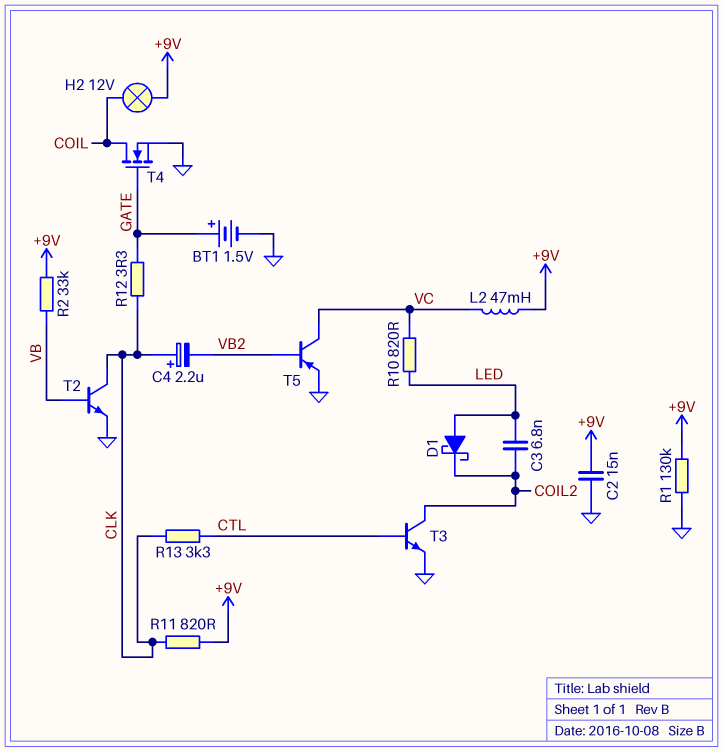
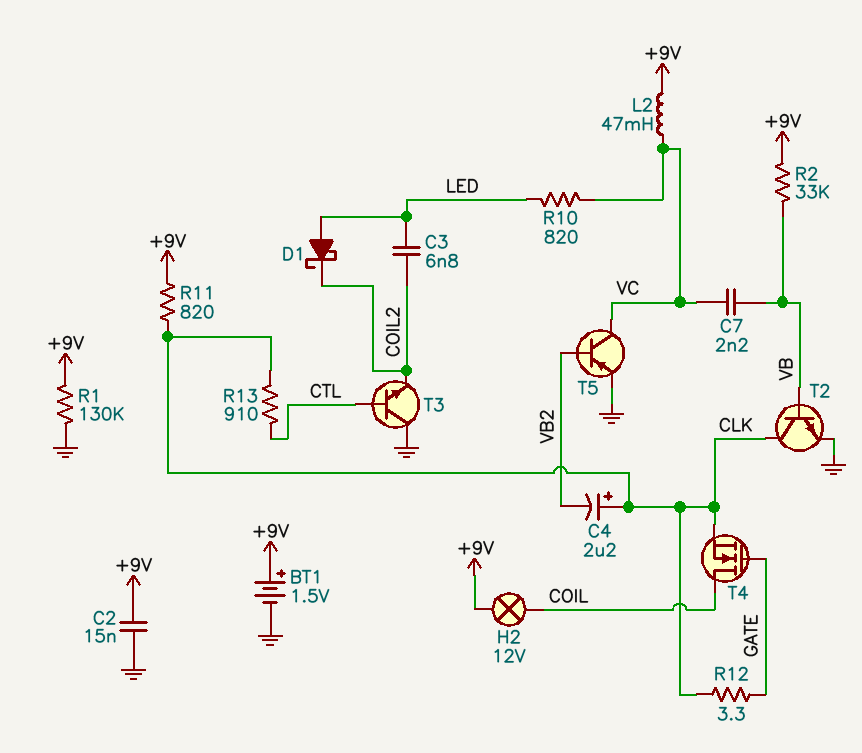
BT1: 1.5V (plus GATE, minus GND) -> 1.5V (plus +9V, minus GND)
C7: none -> 2.2nF (VB, VC)
R13: 3.3k (CLK, CTL) -> 910 (CLK, CTL)
T3: NPN (B CTL, C COIL2, E GND) -> NPN (B CTL, C GND, E COIL2)
T4: NMOS (G GATE, D COIL, S GND) -> NMOS (G GATE, D COIL, S CLK)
::::::
Exercise goal: The entries need to be restated exactly, and their pictures left out.

Finished task:
BT1: 1.5V (plus GATE, minus GND) -> 1.5V (plus +9V, minus GND)
C7: none -> 2.2nF (VB, VC)
R13: 3.3k (CLK, CTL) -> 910 (CLK, CTL)
T3: NPN (B CTL, C COIL2, E GND) -> NPN (B CTL, C GND, E COIL2)
T4: NMOS (G GATE, D COIL, S GND) -> NMOS (G GATE, D COIL, S CLK)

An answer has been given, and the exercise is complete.